Type out all the records word for word. Any pictures are to be left out.

Modification records
____
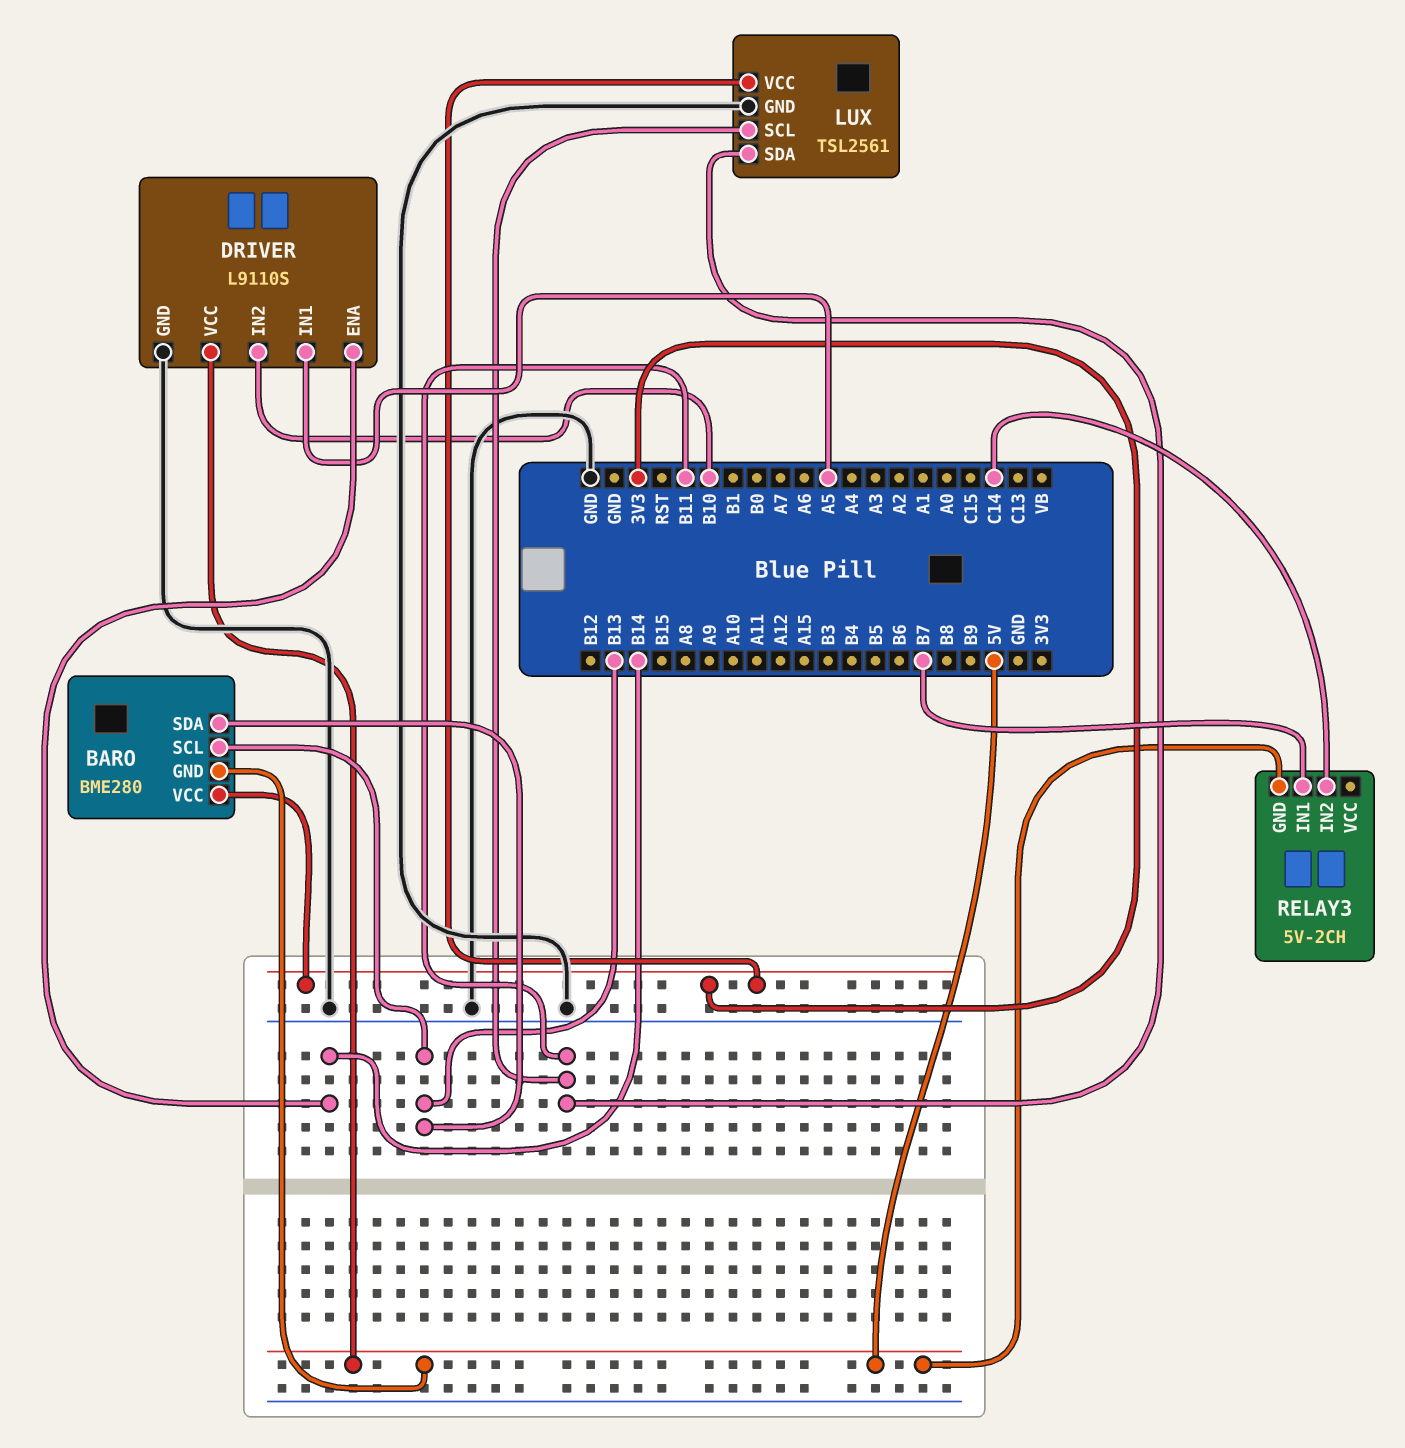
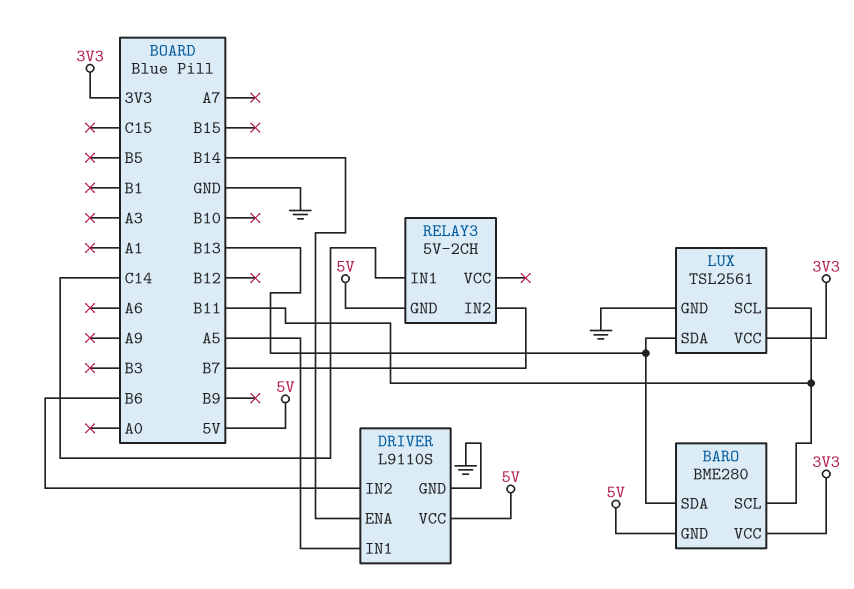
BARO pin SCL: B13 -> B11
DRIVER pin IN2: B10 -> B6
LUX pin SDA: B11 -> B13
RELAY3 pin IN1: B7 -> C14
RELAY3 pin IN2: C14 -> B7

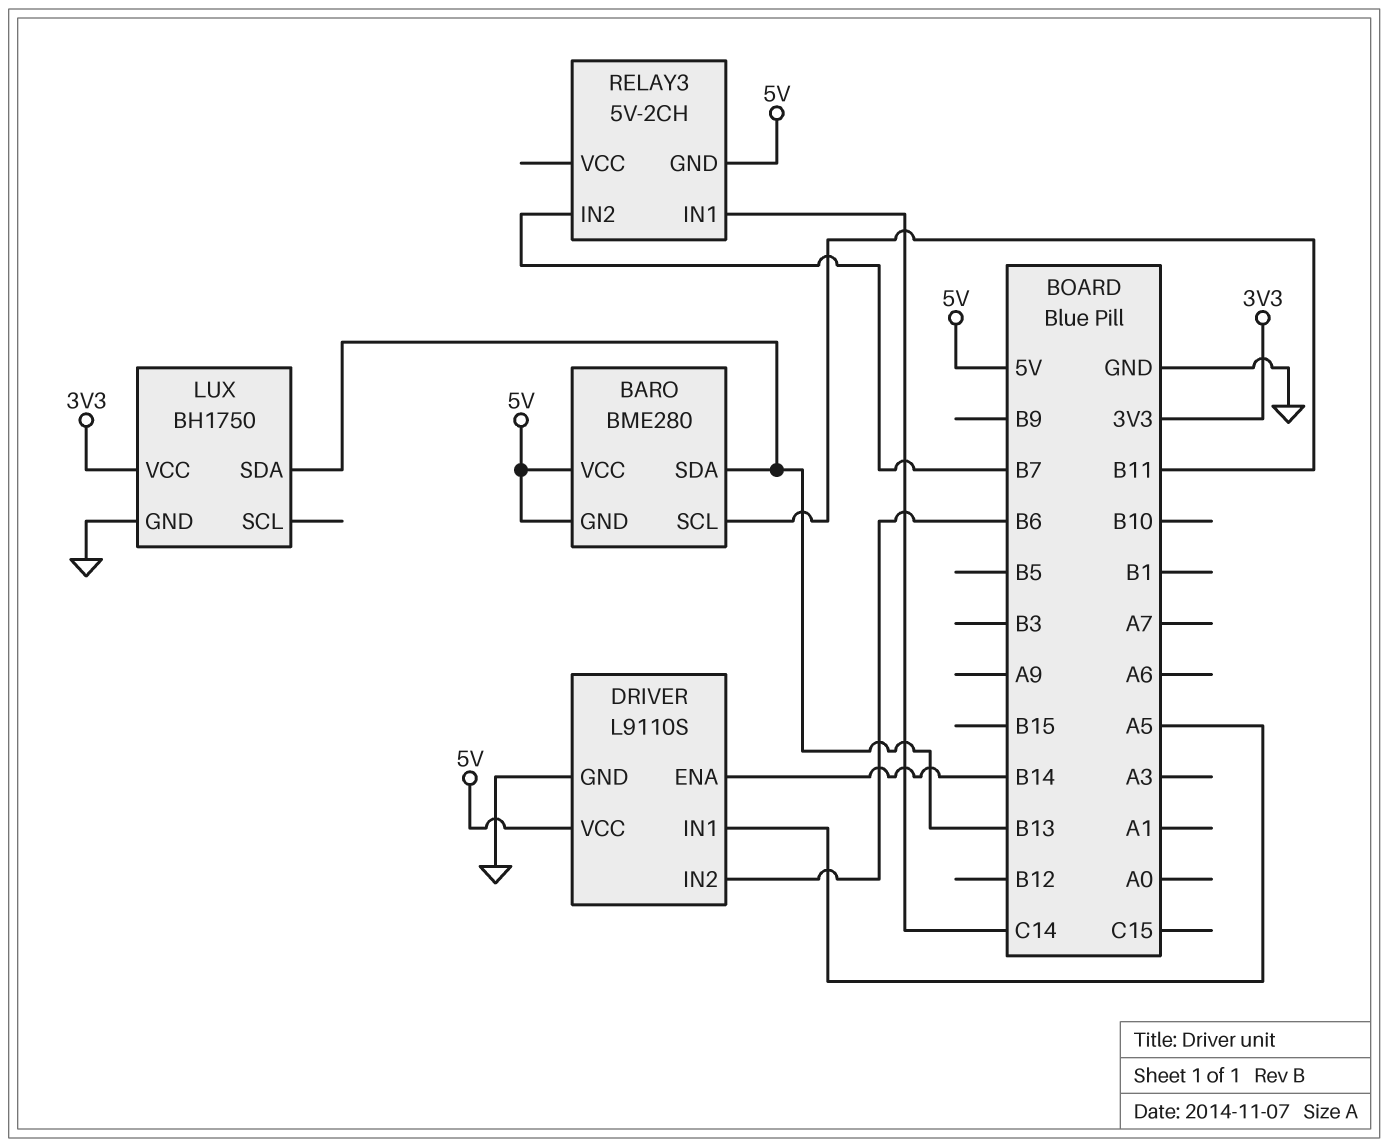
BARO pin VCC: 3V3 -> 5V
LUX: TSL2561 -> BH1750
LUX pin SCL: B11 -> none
____
> Result for this task
BARO pin SCL: B13 -> B11
DRIVER pin IN2: B10 -> B6
LUX pin SDA: B11 -> B13
RELAY3 pin IN1: B7 -> C14
RELAY3 pin IN2: C14 -> B7

BARO pin VCC: 3V3 -> 5V
LUX: TSL2561 -> BH1750
LUX pin SCL: B11 -> none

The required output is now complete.